Data for the task below:

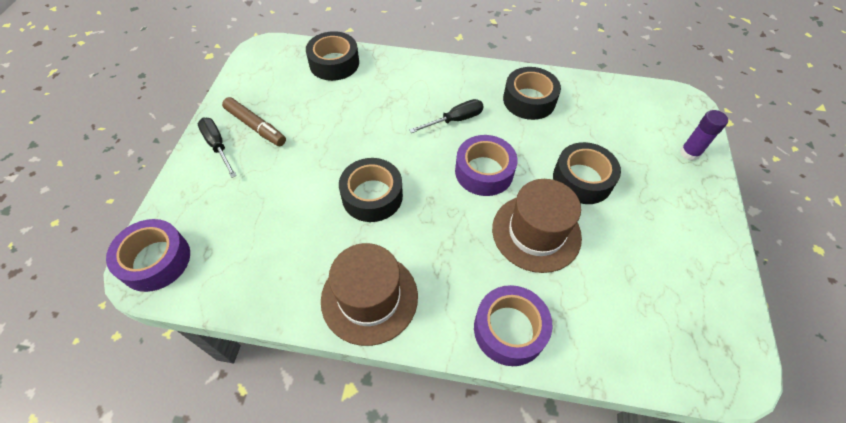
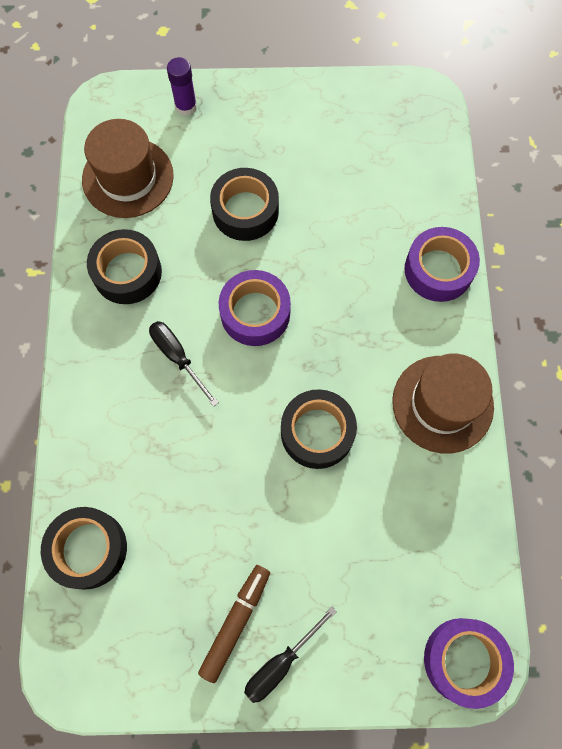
camera: 100 degrees left, 15 degrees up
(536, 232) = (326, 253): brown hat -> brown hat (128, 178)

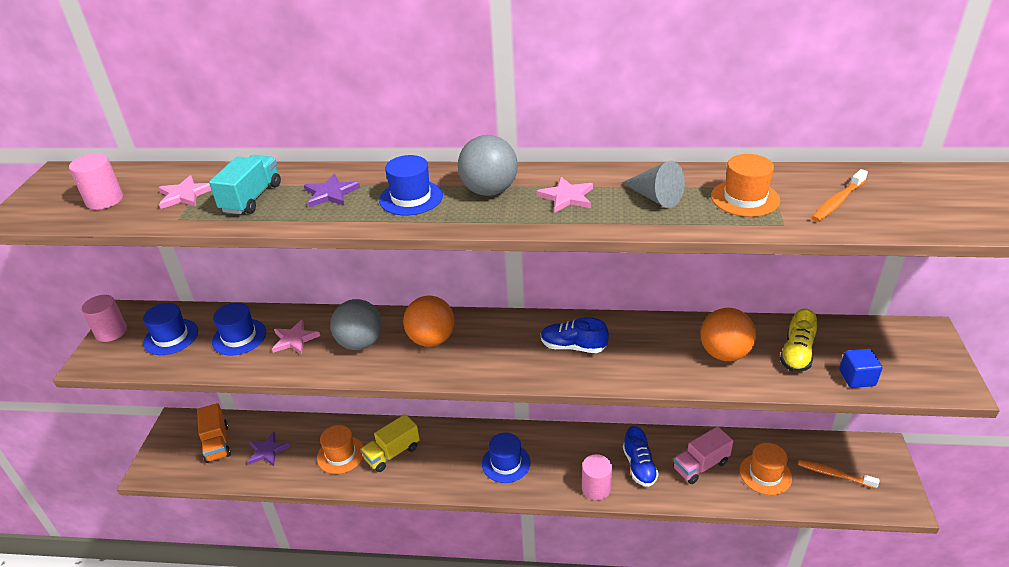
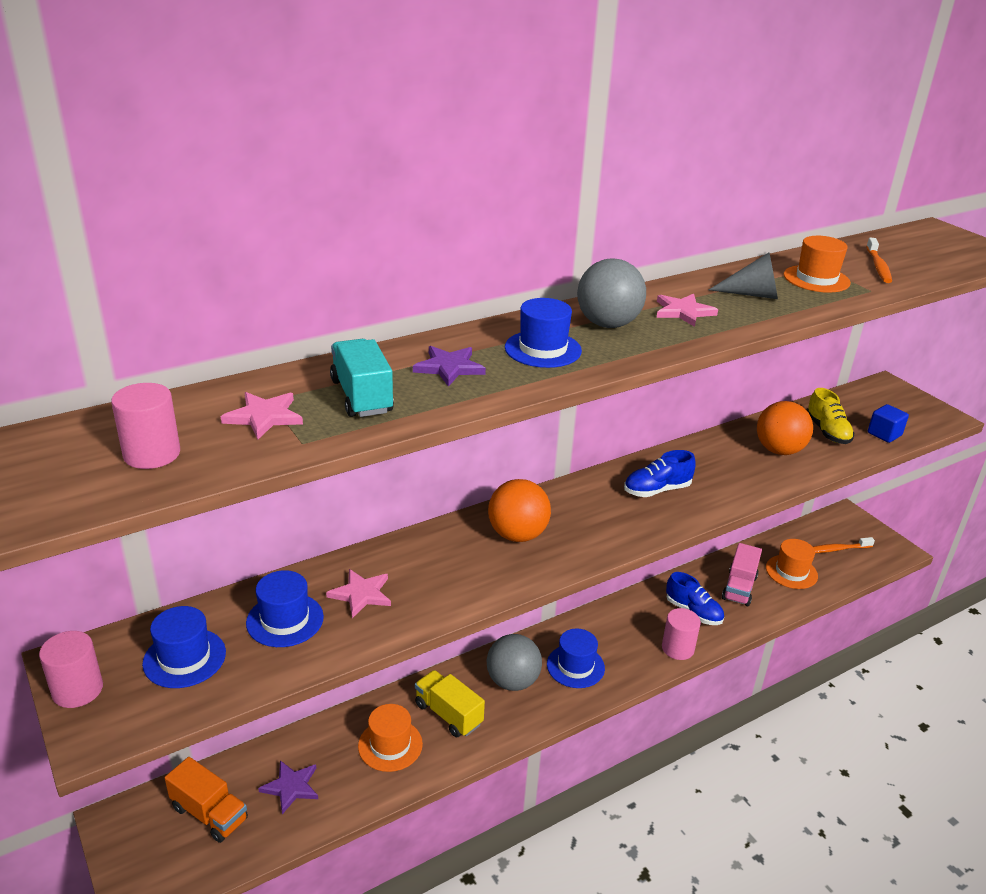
camera: 40 degrees left, 5 degrees down
(360, 343) = (445, 567): grey ball -> grey ball (512, 681)
(392, 453) = (448, 714): yellow truck -> yellow truck turned 120 degrees clockwise

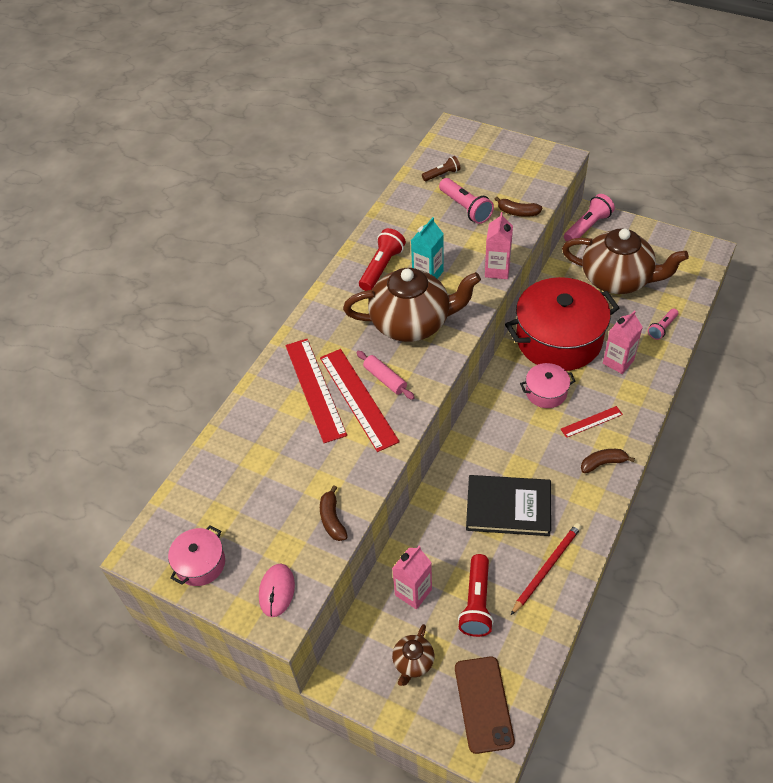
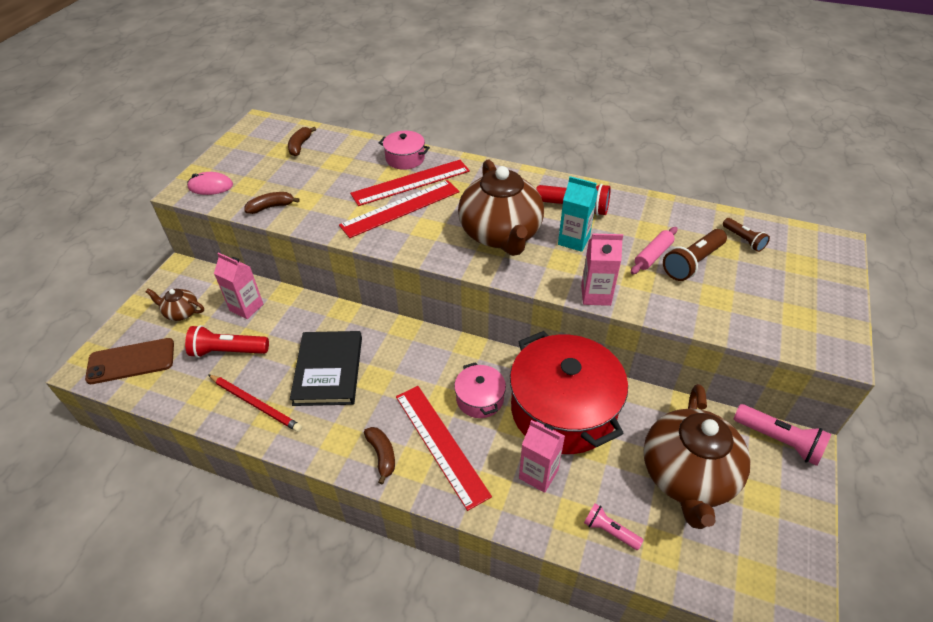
camera: 80 degrees right, 5 degrees down
(200, 563) = (243, 148): pink pot -> pink pot (405, 158)
(385, 379) = (425, 223): pink rolling pin -> pink rolling pin (653, 255)
(465, 208) = (692, 263): pink flashlight -> brown flashlight
(517, 212) = (704, 309): brown banana -> brown banana (300, 146)
(591, 421) = (441, 444): red ruler -> red ruler, size x1.93

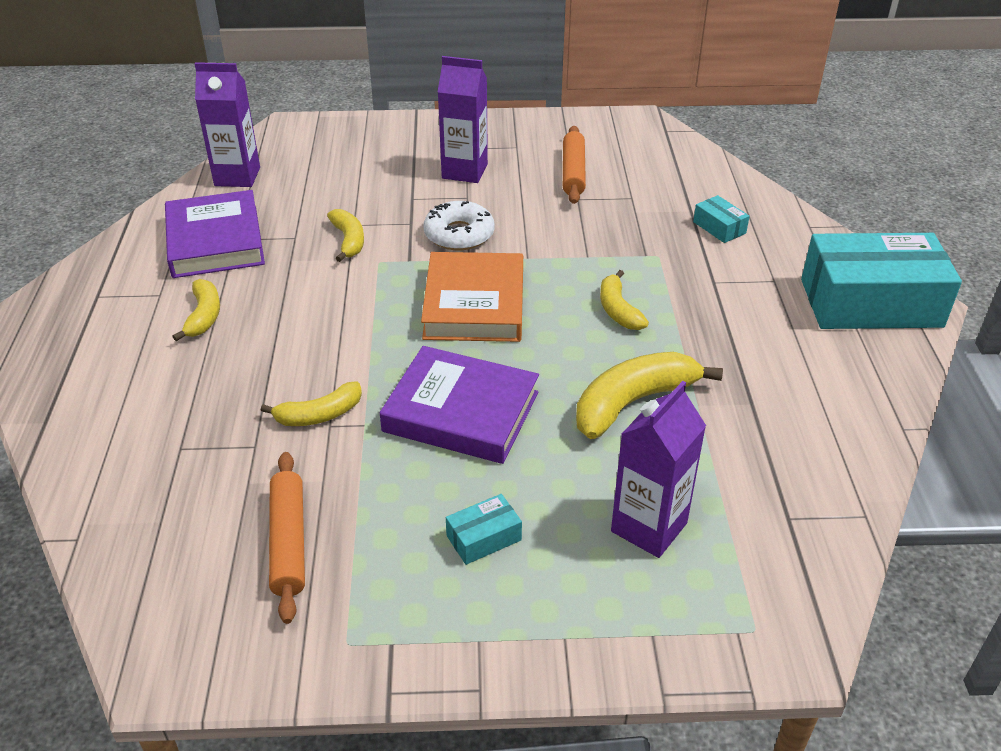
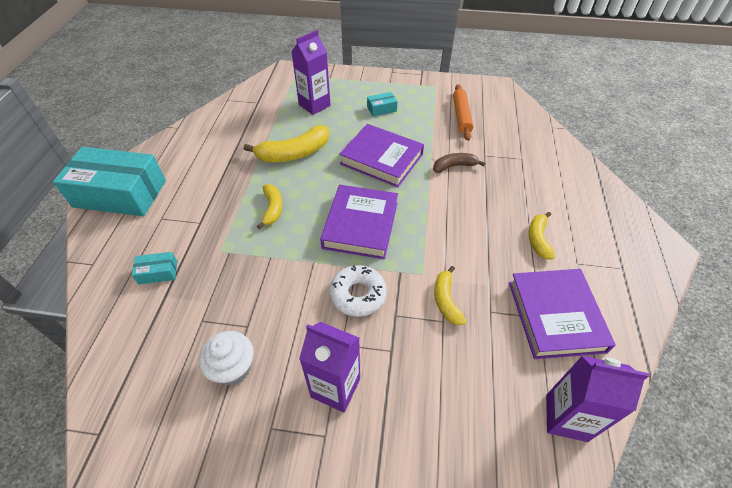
camera: 170 degrees left, 10 degrees up
(319, 415) = (454, 166): yellow banana -> brown banana
(474, 304) = (360, 225): orange book -> purple book
(573, 172) = (233, 368): orange rolling pin -> white cupcake
(719, 227) = (158, 272): turquoise box -> turquoise box turned 75 degrees counterclockwise

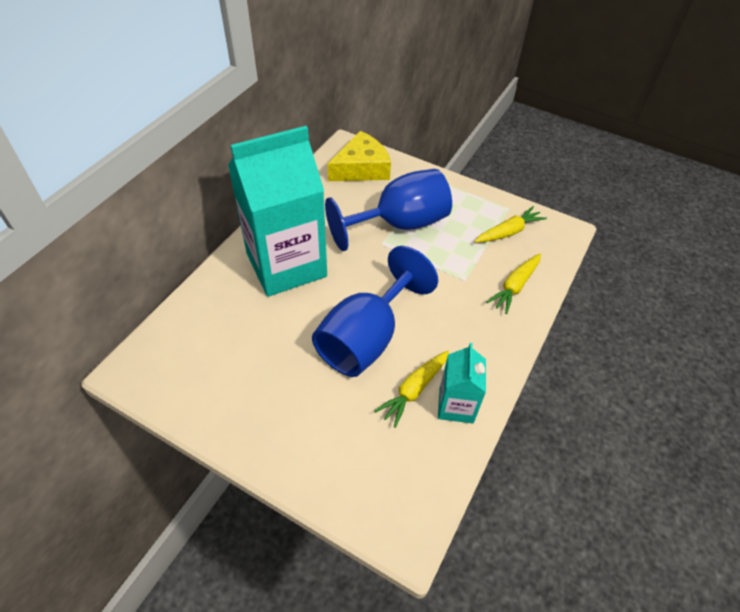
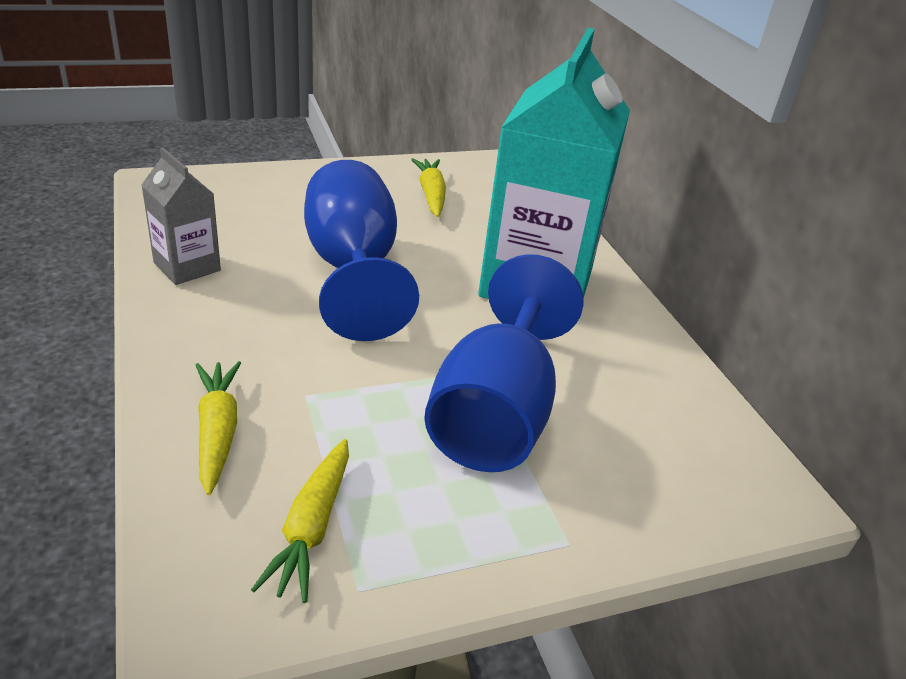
camera: 130 degrees right, 15 degrees down
(361, 168) = (688, 468): yellow cheese -> none
(414, 390) = (248, 256): yellow carrot -> yellow carrot (431, 194)
(456, 405) = (187, 266): turquoise carton -> grey carton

End of Data for the task.

Working from the entries above, reproduce exactly and only the lines beginning with the line that has "(573, 172) = (233, 368): orange" and ending with the line that has "(414, 390) = (248, 256): yellow"; omit all pictures.

▶ [Task solution]
(573, 172) = (233, 368): orange rolling pin -> white cupcake
(719, 227) = (158, 272): turquoise box -> turquoise box turned 75 degrees counterclockwise

camera: 130 degrees right, 15 degrees down
(361, 168) = (688, 468): yellow cheese -> none
(414, 390) = (248, 256): yellow carrot -> yellow carrot (431, 194)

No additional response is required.